> _Problem requirements_
Would you please return the lines of the entries below starting at the line that has "D3: schottky MBR340" and ending at the line that has "R204: none -> 2.2M (NET14, VDD)", both included, exactly as they are?

(Structured diff data)
****************************************

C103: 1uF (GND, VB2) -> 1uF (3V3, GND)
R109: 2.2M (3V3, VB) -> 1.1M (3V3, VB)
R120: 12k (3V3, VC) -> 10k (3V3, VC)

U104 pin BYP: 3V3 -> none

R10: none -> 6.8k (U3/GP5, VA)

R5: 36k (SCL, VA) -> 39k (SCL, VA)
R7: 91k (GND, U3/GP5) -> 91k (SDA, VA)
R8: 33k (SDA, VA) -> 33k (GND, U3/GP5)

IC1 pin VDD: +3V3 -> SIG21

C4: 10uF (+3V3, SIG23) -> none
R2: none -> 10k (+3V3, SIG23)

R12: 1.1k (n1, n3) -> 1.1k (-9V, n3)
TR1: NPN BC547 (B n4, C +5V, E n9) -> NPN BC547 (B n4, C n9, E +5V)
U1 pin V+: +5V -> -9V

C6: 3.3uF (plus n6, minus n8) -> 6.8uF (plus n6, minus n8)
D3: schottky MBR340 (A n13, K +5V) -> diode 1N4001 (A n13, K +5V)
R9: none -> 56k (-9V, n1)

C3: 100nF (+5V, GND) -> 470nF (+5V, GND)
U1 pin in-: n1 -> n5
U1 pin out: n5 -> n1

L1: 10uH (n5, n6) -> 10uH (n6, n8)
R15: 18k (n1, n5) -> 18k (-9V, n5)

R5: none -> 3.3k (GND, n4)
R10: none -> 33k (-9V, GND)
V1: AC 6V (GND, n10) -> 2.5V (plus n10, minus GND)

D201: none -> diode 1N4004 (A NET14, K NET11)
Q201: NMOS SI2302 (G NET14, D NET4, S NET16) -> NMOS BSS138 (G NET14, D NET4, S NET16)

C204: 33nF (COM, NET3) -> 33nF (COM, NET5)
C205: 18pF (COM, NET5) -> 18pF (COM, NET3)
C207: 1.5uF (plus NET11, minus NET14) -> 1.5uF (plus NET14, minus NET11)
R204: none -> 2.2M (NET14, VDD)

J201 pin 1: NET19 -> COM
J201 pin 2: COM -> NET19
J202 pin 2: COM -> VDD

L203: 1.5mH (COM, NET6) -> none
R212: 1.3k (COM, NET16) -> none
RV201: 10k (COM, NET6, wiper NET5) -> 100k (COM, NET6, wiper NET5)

****************************************

> _Answer space_
D3: schottky MBR340 (A n13, K +5V) -> diode 1N4001 (A n13, K +5V)
R9: none -> 56k (-9V, n1)

C3: 100nF (+5V, GND) -> 470nF (+5V, GND)
U1 pin in-: n1 -> n5
U1 pin out: n5 -> n1

L1: 10uH (n5, n6) -> 10uH (n6, n8)
R15: 18k (n1, n5) -> 18k (-9V, n5)

R5: none -> 3.3k (GND, n4)
R10: none -> 33k (-9V, GND)
V1: AC 6V (GND, n10) -> 2.5V (plus n10, minus GND)

D201: none -> diode 1N4004 (A NET14, K NET11)
Q201: NMOS SI2302 (G NET14, D NET4, S NET16) -> NMOS BSS138 (G NET14, D NET4, S NET16)

C204: 33nF (COM, NET3) -> 33nF (COM, NET5)
C205: 18pF (COM, NET5) -> 18pF (COM, NET3)
C207: 1.5uF (plus NET11, minus NET14) -> 1.5uF (plus NET14, minus NET11)
R204: none -> 2.2M (NET14, VDD)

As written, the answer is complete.